### EXERCISE DIRECTIONS
Write out exactly the lines from the start of the entries through the one that contains "C108: 470nF (ADC3, AGND)", including both.

### DATA PROVIDED
········
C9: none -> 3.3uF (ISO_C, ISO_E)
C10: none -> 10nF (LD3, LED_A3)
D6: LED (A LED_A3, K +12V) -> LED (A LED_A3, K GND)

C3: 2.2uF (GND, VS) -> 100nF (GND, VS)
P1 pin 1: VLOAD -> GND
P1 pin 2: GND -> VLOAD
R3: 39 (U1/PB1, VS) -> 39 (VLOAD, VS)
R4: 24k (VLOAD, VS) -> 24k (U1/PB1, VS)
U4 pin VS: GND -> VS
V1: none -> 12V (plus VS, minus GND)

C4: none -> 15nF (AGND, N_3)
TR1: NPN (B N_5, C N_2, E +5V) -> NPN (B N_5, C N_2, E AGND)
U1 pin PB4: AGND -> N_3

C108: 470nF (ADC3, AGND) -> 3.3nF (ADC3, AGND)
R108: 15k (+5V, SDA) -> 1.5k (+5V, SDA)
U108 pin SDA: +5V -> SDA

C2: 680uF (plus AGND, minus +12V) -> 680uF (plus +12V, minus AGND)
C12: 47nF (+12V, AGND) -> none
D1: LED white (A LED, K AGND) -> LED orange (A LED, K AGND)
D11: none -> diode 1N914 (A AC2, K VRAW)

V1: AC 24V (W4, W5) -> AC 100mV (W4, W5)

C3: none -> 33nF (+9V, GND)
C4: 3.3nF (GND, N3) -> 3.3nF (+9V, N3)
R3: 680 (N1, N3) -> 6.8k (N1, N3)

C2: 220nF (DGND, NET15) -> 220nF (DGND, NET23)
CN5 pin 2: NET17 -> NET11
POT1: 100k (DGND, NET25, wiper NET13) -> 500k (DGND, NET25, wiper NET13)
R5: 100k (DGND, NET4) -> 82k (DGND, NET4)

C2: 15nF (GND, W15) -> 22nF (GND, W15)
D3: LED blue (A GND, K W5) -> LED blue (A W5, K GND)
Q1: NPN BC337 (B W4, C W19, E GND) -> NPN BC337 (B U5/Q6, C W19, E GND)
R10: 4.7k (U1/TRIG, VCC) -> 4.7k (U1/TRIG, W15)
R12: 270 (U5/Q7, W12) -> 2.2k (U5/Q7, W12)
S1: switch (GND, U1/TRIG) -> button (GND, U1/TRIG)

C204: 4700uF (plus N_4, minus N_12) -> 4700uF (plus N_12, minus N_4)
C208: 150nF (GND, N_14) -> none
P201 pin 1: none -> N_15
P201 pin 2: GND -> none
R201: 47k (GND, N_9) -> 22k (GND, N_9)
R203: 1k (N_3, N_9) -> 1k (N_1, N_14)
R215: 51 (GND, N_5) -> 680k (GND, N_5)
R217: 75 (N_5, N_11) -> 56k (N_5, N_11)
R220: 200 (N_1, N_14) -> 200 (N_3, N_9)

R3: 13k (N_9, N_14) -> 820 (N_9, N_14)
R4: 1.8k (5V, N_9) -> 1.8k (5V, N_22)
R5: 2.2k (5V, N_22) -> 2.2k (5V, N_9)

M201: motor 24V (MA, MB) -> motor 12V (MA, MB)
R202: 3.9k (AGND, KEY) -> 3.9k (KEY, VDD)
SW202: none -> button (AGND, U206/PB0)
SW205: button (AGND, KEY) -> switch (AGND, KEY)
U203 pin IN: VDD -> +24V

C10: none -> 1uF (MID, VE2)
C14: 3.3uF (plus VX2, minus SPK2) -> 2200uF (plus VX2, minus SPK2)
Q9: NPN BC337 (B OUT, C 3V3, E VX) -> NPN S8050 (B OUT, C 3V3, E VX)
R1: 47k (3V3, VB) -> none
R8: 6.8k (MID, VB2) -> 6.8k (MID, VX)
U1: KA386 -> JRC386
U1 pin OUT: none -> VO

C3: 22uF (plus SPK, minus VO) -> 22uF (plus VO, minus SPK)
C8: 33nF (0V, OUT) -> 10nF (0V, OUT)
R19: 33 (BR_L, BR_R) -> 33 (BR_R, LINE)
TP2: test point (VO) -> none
········
### PROBLEM SOLUTION
C9: none -> 3.3uF (ISO_C, ISO_E)
C10: none -> 10nF (LD3, LED_A3)
D6: LED (A LED_A3, K +12V) -> LED (A LED_A3, K GND)

C3: 2.2uF (GND, VS) -> 100nF (GND, VS)
P1 pin 1: VLOAD -> GND
P1 pin 2: GND -> VLOAD
R3: 39 (U1/PB1, VS) -> 39 (VLOAD, VS)
R4: 24k (VLOAD, VS) -> 24k (U1/PB1, VS)
U4 pin VS: GND -> VS
V1: none -> 12V (plus VS, minus GND)

C4: none -> 15nF (AGND, N_3)
TR1: NPN (B N_5, C N_2, E +5V) -> NPN (B N_5, C N_2, E AGND)
U1 pin PB4: AGND -> N_3

C108: 470nF (ADC3, AGND) -> 3.3nF (ADC3, AGND)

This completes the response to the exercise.